(Source records)
# # # # # # #

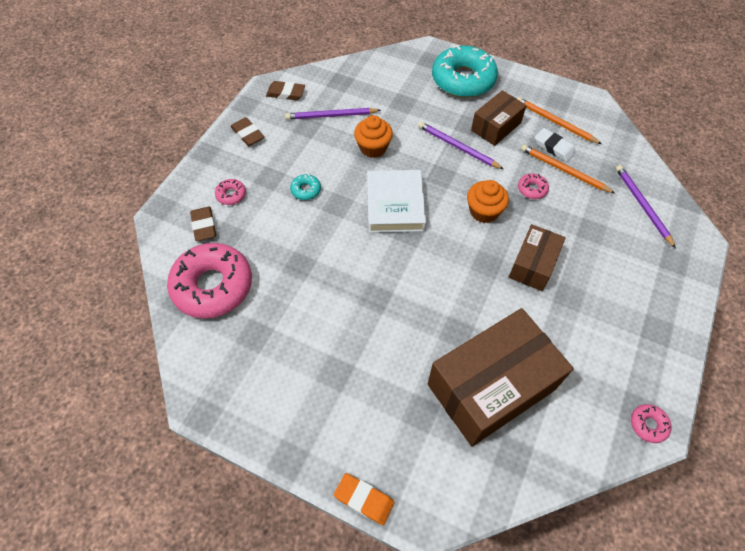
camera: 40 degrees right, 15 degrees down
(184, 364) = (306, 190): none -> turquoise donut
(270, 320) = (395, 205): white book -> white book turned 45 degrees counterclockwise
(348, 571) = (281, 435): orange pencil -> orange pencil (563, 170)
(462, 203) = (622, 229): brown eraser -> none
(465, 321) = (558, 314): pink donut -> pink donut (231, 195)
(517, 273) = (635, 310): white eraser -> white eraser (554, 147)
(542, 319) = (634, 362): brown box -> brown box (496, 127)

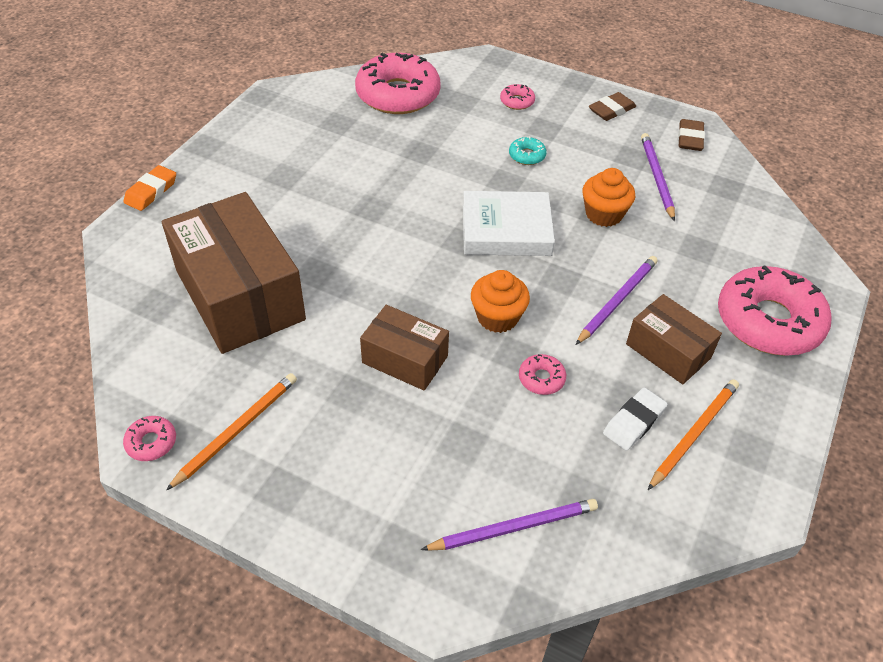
camera: 90 degrees right, 10 degrees down
(204, 226) = (474, 85): brown eraser -> none
(463, 80) = (768, 321): turquoise donut -> pink donut
(563, 170) = (583, 427): orange pencil -> orange pencil (237, 430)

# # # # # # #

Leave the pictures out and write out every entry exactly as given.

camera: 40 degrees right, 15 degrees down
(184, 364) = (306, 190): none -> turquoise donut
(270, 320) = (395, 205): white book -> white book turned 45 degrees counterclockwise
(348, 571) = (281, 435): orange pencil -> orange pencil (563, 170)
(462, 203) = (622, 229): brown eraser -> none
(465, 321) = (558, 314): pink donut -> pink donut (231, 195)
(517, 273) = (635, 310): white eraser -> white eraser (554, 147)
(542, 319) = (634, 362): brown box -> brown box (496, 127)

camera: 90 degrees right, 10 degrees down
(204, 226) = (474, 85): brown eraser -> none
(463, 80) = (768, 321): turquoise donut -> pink donut
(563, 170) = (583, 427): orange pencil -> orange pencil (237, 430)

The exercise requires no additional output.